→ Description of the task: Reproduce precisely the lines of the listing below, starting with the line that contains "C1: 150nF (+12V, GND) -> 220nF (+12V, GND)" and stopping after the line that contains "C1: none -> 10uF (plus +5V, minus 0V)"; include nothing else.
-- The data follows --
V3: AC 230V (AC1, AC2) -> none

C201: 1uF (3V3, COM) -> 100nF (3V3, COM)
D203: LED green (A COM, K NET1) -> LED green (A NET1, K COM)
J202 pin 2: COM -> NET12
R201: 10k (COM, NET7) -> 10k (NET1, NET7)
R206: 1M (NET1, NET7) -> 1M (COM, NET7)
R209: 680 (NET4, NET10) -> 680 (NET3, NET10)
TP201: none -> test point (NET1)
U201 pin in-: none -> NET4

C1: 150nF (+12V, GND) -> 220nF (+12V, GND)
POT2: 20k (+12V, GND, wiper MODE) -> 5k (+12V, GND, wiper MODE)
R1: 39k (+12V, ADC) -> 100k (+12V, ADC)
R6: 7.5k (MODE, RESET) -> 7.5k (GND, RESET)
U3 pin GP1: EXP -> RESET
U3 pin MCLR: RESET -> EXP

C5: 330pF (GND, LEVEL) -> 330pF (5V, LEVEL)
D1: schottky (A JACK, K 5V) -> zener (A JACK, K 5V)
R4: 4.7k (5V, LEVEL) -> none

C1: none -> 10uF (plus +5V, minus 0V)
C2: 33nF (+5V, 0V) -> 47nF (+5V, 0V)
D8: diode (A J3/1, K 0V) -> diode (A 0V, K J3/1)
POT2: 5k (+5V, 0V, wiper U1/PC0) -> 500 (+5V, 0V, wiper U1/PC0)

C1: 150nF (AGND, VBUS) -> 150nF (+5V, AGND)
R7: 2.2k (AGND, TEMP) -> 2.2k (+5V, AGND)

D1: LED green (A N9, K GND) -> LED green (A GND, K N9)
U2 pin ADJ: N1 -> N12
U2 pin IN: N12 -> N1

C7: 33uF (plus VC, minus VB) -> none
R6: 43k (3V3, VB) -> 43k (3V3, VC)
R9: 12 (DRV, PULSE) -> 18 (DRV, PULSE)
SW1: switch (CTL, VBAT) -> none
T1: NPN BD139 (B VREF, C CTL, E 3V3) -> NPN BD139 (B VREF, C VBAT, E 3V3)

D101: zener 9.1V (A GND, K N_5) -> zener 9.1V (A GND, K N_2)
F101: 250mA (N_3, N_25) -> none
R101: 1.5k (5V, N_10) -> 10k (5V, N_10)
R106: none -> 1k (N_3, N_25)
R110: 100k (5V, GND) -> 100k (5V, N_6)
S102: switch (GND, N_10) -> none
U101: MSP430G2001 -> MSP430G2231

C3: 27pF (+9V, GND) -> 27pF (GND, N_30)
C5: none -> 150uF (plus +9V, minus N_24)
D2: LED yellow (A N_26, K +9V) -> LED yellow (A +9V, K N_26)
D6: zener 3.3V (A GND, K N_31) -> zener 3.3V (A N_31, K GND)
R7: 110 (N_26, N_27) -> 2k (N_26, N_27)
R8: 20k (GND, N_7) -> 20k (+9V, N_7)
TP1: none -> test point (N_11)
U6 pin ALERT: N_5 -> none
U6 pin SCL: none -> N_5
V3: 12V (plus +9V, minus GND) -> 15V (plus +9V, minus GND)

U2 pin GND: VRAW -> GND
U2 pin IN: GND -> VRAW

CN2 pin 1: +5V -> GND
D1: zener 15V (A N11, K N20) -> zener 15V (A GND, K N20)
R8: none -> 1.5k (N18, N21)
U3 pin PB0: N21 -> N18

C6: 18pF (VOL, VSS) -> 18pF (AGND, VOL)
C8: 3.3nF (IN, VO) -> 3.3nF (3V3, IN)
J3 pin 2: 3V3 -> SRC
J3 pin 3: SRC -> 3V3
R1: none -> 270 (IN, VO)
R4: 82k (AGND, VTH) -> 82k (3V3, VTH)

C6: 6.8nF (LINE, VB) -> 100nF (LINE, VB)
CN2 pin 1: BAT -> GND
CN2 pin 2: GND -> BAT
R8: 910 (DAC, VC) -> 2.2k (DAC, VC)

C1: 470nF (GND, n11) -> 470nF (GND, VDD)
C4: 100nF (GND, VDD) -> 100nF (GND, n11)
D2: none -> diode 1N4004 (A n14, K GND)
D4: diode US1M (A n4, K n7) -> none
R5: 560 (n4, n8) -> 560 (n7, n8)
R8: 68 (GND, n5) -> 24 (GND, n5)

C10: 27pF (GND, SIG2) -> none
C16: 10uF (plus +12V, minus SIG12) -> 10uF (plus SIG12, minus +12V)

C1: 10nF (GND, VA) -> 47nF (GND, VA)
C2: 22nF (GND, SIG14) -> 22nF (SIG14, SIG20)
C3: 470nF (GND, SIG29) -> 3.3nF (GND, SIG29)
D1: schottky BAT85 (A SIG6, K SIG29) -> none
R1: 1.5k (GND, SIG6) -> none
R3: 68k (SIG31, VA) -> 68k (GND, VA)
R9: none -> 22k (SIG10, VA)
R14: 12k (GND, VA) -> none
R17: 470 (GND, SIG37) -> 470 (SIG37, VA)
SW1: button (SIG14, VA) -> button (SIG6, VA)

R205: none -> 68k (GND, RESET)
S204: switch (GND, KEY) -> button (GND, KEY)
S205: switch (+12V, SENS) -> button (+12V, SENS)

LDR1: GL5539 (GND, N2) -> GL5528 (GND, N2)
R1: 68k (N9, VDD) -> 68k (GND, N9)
-- The data concluded --
→ Task answer:
C1: 150nF (+12V, GND) -> 220nF (+12V, GND)
POT2: 20k (+12V, GND, wiper MODE) -> 5k (+12V, GND, wiper MODE)
R1: 39k (+12V, ADC) -> 100k (+12V, ADC)
R6: 7.5k (MODE, RESET) -> 7.5k (GND, RESET)
U3 pin GP1: EXP -> RESET
U3 pin MCLR: RESET -> EXP

C5: 330pF (GND, LEVEL) -> 330pF (5V, LEVEL)
D1: schottky (A JACK, K 5V) -> zener (A JACK, K 5V)
R4: 4.7k (5V, LEVEL) -> none

C1: none -> 10uF (plus +5V, minus 0V)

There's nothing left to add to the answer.